Please copy every line of the entries below word for word, leaving out the pictures.
== SUPPLIED DATA ==
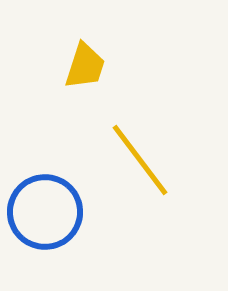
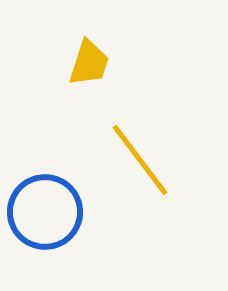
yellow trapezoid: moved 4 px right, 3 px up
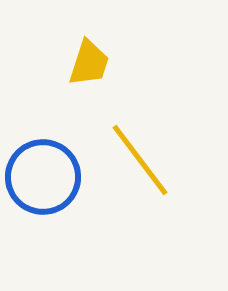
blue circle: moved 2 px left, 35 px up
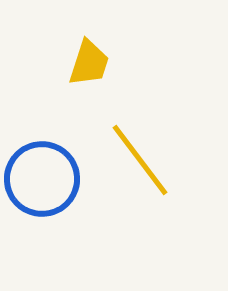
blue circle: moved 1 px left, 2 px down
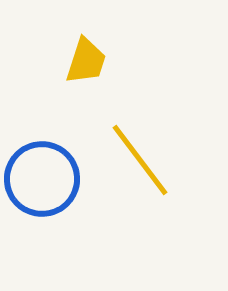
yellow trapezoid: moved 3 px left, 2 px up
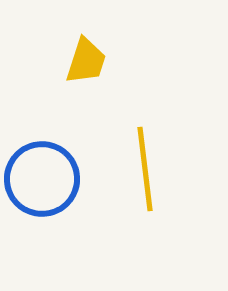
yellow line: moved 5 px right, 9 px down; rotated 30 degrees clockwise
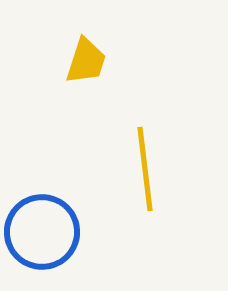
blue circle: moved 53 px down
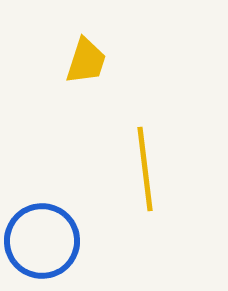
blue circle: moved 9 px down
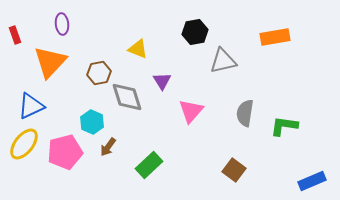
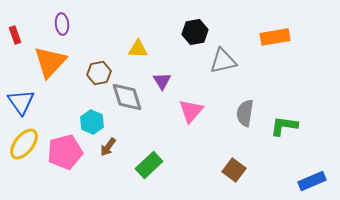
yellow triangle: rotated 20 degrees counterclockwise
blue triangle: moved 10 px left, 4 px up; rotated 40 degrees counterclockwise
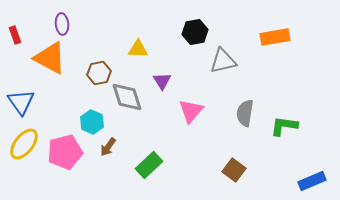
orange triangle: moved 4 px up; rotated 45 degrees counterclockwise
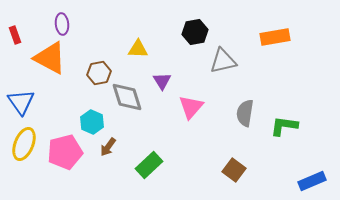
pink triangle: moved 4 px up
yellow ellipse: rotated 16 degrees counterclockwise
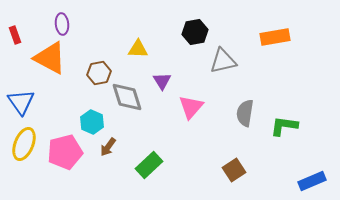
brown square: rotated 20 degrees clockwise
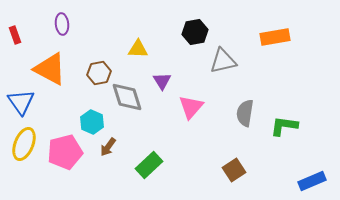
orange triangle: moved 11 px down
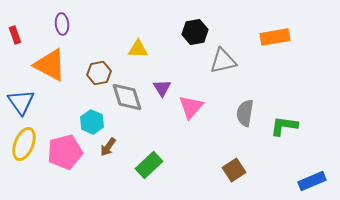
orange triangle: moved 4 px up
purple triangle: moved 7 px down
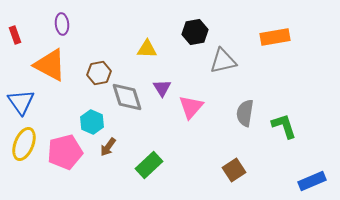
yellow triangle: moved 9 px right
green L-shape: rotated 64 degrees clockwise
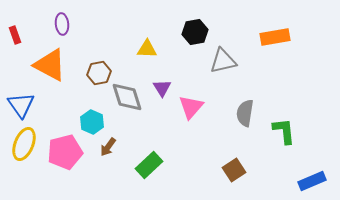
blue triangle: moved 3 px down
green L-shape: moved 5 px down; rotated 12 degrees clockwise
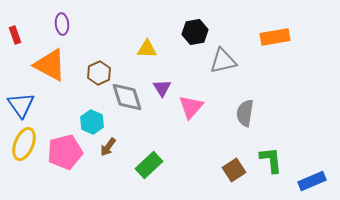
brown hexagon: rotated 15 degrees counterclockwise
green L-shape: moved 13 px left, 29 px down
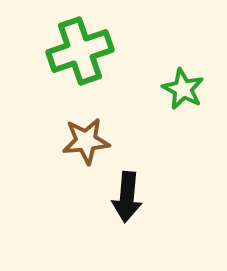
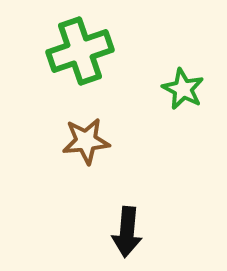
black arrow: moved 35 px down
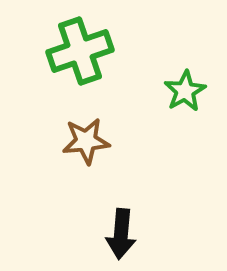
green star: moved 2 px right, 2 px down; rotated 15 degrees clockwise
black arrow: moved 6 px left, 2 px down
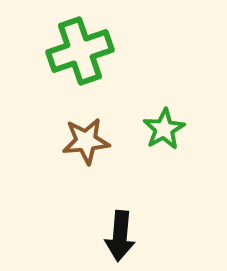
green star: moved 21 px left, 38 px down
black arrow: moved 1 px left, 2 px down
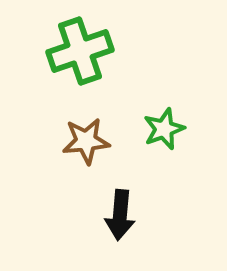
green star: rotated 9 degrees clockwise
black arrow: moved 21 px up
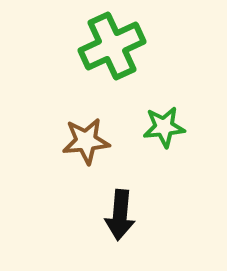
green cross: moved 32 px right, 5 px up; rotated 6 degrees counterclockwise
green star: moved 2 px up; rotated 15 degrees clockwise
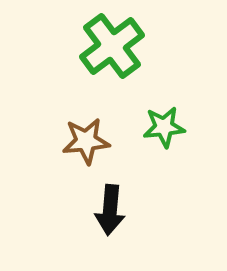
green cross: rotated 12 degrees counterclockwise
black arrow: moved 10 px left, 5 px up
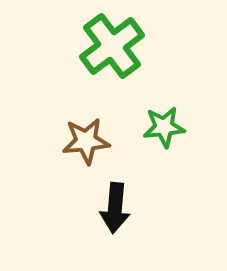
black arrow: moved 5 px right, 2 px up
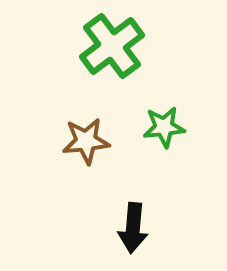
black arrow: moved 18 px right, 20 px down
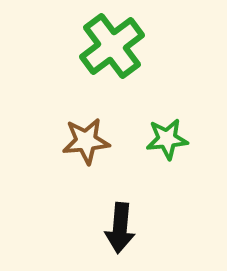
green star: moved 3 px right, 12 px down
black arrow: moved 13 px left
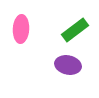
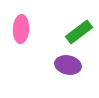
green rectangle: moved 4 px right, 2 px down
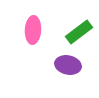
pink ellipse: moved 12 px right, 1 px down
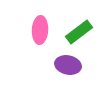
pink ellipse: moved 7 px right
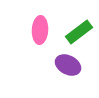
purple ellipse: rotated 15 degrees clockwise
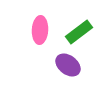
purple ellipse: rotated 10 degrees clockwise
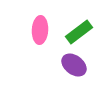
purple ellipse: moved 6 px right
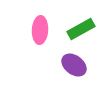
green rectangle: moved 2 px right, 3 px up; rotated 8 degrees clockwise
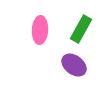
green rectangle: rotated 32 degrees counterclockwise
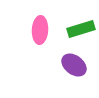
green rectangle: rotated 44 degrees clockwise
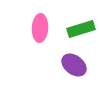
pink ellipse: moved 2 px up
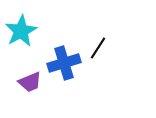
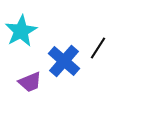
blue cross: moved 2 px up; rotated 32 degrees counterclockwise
===
FINAL ANSWER:
yellow trapezoid: moved 4 px right, 3 px up
blue circle: moved 2 px left, 35 px up
blue circle: moved 1 px left, 2 px down
yellow trapezoid: moved 3 px left, 2 px up
yellow line: moved 5 px right, 9 px down; rotated 30 degrees clockwise
blue circle: moved 53 px down
blue circle: moved 9 px down
yellow triangle: rotated 20 degrees counterclockwise
blue triangle: moved 10 px left, 4 px up; rotated 40 degrees counterclockwise
orange triangle: moved 4 px up; rotated 45 degrees counterclockwise
pink triangle: moved 4 px up
yellow ellipse: rotated 16 degrees counterclockwise
brown square: rotated 20 degrees clockwise
orange triangle: moved 11 px down
orange triangle: moved 4 px up
purple triangle: moved 7 px down
yellow triangle: moved 9 px right
green L-shape: rotated 64 degrees clockwise
blue triangle: moved 3 px down
green L-shape: moved 5 px down; rotated 12 degrees clockwise
brown hexagon: rotated 15 degrees counterclockwise
green L-shape: moved 13 px left, 29 px down
black arrow: moved 35 px down
green star: moved 2 px right, 2 px down; rotated 15 degrees clockwise
black arrow: moved 6 px left, 2 px down
green star: moved 21 px left, 38 px down
black arrow: moved 1 px left, 2 px down
green star: rotated 9 degrees clockwise
black arrow: moved 21 px up
green cross: moved 32 px right, 5 px up; rotated 6 degrees counterclockwise
green star: moved 2 px up; rotated 15 degrees clockwise
green cross: rotated 12 degrees counterclockwise
black arrow: moved 10 px left, 5 px up
black arrow: moved 5 px right, 2 px up
black arrow: moved 18 px right, 20 px down
green star: moved 3 px right, 12 px down
black arrow: moved 13 px left
green rectangle: moved 4 px right, 2 px down
pink ellipse: moved 12 px right, 1 px down
pink ellipse: moved 7 px right
purple ellipse: rotated 15 degrees clockwise
purple ellipse: rotated 10 degrees clockwise
purple ellipse: moved 6 px right
green rectangle: moved 2 px right, 3 px up; rotated 8 degrees clockwise
green rectangle: rotated 32 degrees counterclockwise
green rectangle: rotated 44 degrees clockwise
pink ellipse: moved 2 px up
blue cross: moved 2 px up; rotated 32 degrees counterclockwise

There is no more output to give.